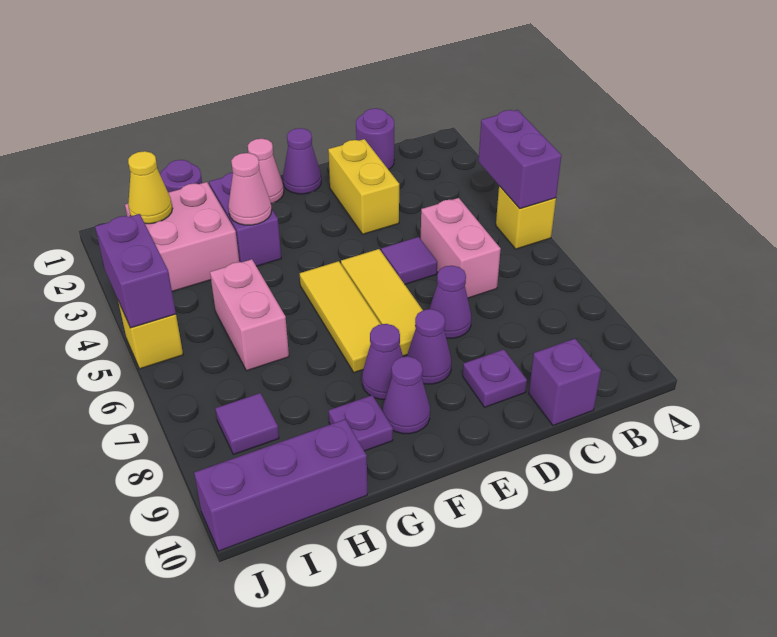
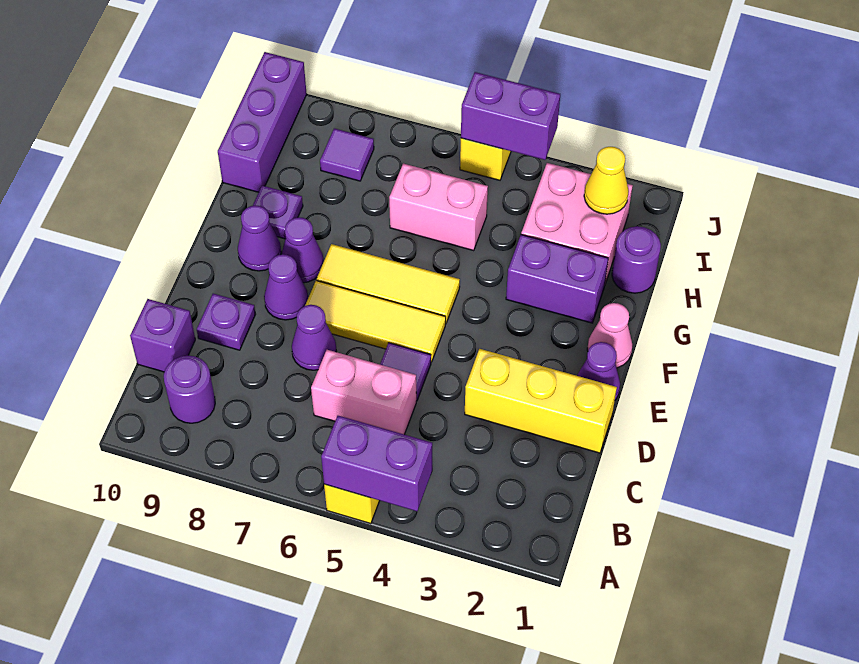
purple 1x1 round brick [356,108,394,170] -> purple 1x1 round brick moved to [164,355,215,423]
yellow 1x2 brick [328,139,399,234] -> yellow 1x3 brick [465,349,617,453]
pink 1x1 cone [228,153,272,225] -> none

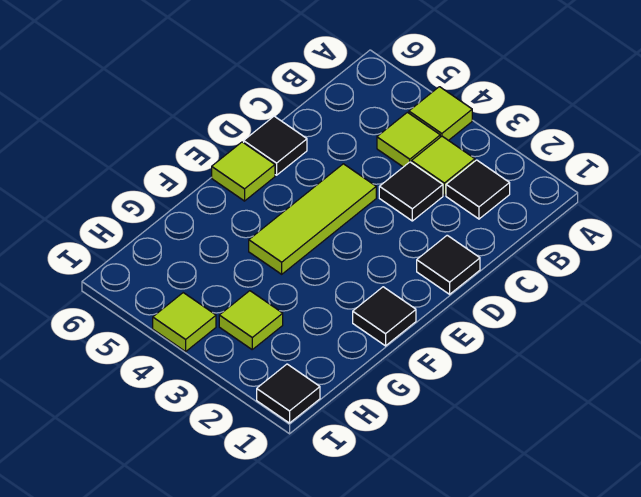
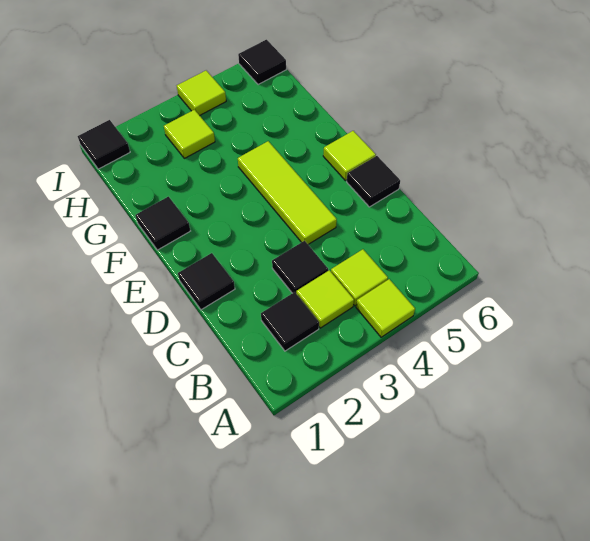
none -> black 1x1 tile [238,40,286,85]

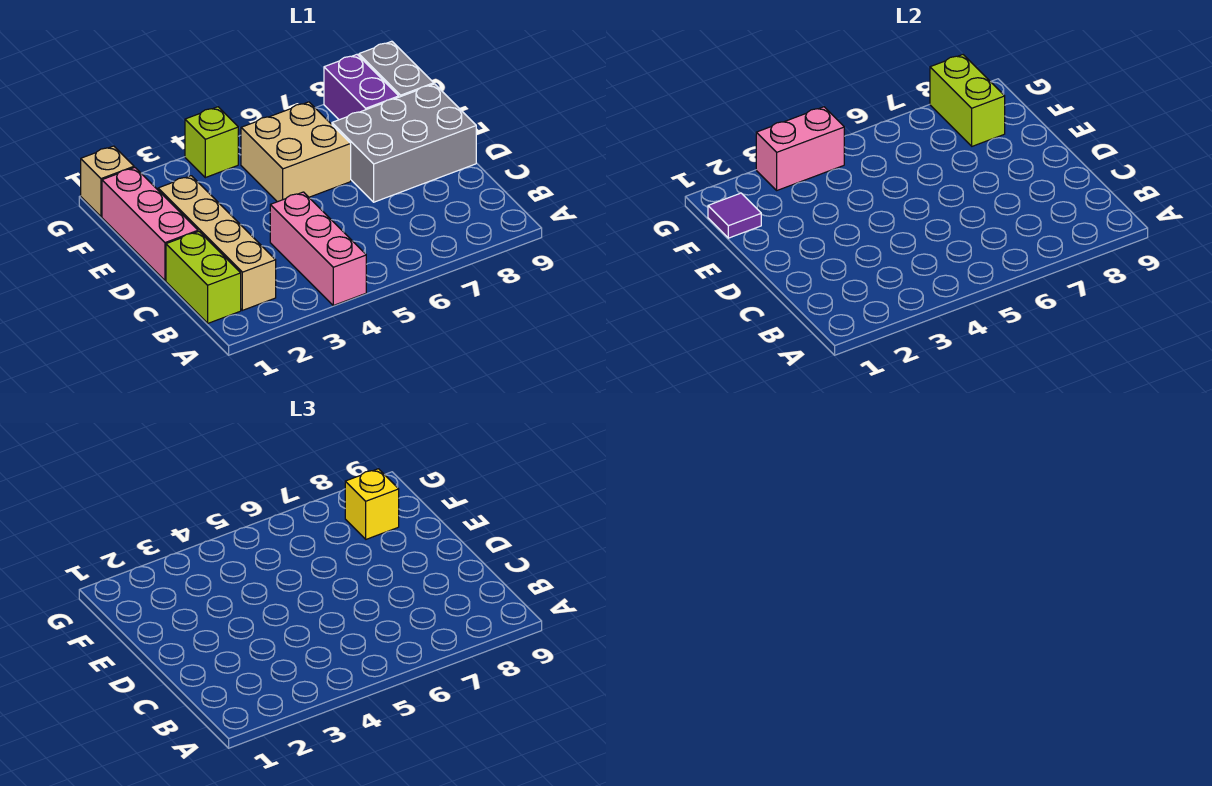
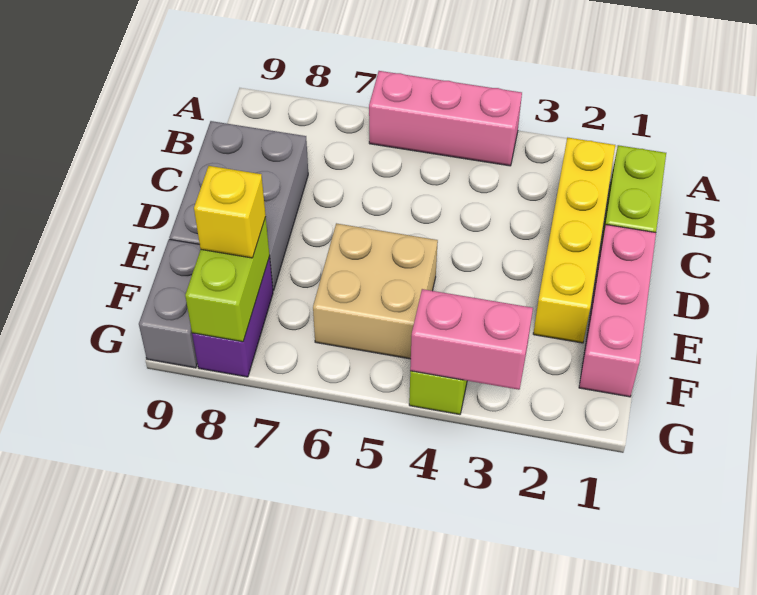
pink 1x3 brick [270,192,366,305] -> pink 1x3 brick turned to [369,71,522,166]
tan 1x4 brick [158,176,276,310] -> yellow 1x4 brick [533,138,615,343]
grey 2x3 brick [332,84,476,202] -> grey 2x3 brick turned to [169,121,308,291]
purple 1x1 tile [708,193,761,238] -> none
tan 1x1 brick [81,146,134,217] -> none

→ WHAT YOU SHOULD DO: Omit all pictures and write out, exactly, only the lines from the line containing "pink 1x1 cone [228,153,272,225] -> none" through the last line of the entries above.

→ SOLUTION TO THIS PROBLEM:
pink 1x1 cone [228,153,272,225] -> none

none -> black 1x1 tile [238,40,286,85]

pink 1x3 brick [270,192,366,305] -> pink 1x3 brick turned to [369,71,522,166]
tan 1x4 brick [158,176,276,310] -> yellow 1x4 brick [533,138,615,343]
grey 2x3 brick [332,84,476,202] -> grey 2x3 brick turned to [169,121,308,291]
purple 1x1 tile [708,193,761,238] -> none
tan 1x1 brick [81,146,134,217] -> none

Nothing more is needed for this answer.